■ What you have to do
Each line below that holds the word "green" counts toward the answer; reply with the total number only.

Items listed in a dataset
☆ ☆ ☆
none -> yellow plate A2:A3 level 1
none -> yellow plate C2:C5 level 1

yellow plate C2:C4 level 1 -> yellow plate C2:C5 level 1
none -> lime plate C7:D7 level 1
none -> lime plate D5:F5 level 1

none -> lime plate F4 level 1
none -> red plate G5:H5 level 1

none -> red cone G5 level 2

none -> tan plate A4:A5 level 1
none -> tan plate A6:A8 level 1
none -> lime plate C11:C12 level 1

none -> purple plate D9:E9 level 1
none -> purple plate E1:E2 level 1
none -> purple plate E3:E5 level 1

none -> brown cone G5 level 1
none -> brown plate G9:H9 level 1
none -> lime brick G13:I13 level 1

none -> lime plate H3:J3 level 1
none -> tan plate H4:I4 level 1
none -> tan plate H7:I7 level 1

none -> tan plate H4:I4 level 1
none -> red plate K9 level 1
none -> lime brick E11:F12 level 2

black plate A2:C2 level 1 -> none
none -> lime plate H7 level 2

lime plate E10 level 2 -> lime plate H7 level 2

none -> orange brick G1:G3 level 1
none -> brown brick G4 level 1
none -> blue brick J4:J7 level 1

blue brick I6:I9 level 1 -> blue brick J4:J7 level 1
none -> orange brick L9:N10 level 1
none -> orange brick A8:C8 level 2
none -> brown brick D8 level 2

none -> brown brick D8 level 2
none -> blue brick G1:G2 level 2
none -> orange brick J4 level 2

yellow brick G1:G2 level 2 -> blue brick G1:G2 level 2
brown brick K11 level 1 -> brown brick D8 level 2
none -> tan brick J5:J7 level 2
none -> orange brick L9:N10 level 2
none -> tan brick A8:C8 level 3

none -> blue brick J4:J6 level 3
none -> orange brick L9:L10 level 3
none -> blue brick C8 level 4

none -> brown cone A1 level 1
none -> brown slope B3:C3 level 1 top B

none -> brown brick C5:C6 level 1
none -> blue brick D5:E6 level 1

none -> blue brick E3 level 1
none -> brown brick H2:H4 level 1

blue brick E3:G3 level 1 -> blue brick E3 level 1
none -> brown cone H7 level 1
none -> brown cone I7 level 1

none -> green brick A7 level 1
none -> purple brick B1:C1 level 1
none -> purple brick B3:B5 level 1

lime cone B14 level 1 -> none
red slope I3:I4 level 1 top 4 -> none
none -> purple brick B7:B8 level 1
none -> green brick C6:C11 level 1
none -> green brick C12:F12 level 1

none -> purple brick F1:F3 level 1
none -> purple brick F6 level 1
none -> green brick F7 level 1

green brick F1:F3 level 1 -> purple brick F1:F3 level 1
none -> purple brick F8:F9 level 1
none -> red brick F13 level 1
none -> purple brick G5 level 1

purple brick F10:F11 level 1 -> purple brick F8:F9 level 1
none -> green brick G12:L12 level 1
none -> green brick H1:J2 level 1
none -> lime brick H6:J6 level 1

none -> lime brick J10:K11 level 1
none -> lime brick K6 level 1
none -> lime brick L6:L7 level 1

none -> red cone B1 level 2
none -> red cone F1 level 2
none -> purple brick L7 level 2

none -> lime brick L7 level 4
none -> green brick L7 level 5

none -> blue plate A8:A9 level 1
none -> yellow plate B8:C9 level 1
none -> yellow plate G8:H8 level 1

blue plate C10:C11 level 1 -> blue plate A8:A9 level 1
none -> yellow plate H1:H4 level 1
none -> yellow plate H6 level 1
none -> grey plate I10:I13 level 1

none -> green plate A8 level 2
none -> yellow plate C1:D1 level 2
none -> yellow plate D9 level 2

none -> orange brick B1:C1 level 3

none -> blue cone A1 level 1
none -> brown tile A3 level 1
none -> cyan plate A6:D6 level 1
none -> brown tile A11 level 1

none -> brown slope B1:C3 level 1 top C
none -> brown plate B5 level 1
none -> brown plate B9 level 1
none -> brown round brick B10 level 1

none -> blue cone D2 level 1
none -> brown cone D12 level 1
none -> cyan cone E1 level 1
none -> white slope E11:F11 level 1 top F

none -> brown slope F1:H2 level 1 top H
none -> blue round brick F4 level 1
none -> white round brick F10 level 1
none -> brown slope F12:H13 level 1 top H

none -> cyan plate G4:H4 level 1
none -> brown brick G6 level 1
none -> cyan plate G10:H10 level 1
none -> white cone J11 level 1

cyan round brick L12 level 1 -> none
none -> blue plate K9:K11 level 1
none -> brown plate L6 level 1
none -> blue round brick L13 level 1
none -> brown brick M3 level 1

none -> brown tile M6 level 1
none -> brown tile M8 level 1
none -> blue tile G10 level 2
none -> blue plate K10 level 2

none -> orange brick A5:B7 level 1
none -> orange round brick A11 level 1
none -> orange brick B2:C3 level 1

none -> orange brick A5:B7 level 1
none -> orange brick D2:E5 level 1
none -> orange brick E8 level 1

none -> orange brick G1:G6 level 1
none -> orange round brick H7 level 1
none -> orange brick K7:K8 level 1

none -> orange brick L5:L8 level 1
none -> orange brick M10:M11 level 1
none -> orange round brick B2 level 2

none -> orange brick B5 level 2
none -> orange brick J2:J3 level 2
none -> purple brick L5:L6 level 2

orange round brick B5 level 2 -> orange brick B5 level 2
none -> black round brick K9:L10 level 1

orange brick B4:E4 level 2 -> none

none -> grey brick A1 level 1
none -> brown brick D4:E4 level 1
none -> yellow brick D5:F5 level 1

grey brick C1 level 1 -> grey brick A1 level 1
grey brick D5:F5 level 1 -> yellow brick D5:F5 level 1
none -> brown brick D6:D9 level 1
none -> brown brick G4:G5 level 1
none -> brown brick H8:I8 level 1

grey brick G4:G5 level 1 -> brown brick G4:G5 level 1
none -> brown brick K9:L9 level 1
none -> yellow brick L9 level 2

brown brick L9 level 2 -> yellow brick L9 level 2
☆ ☆ ☆
■ Result of this exercise
9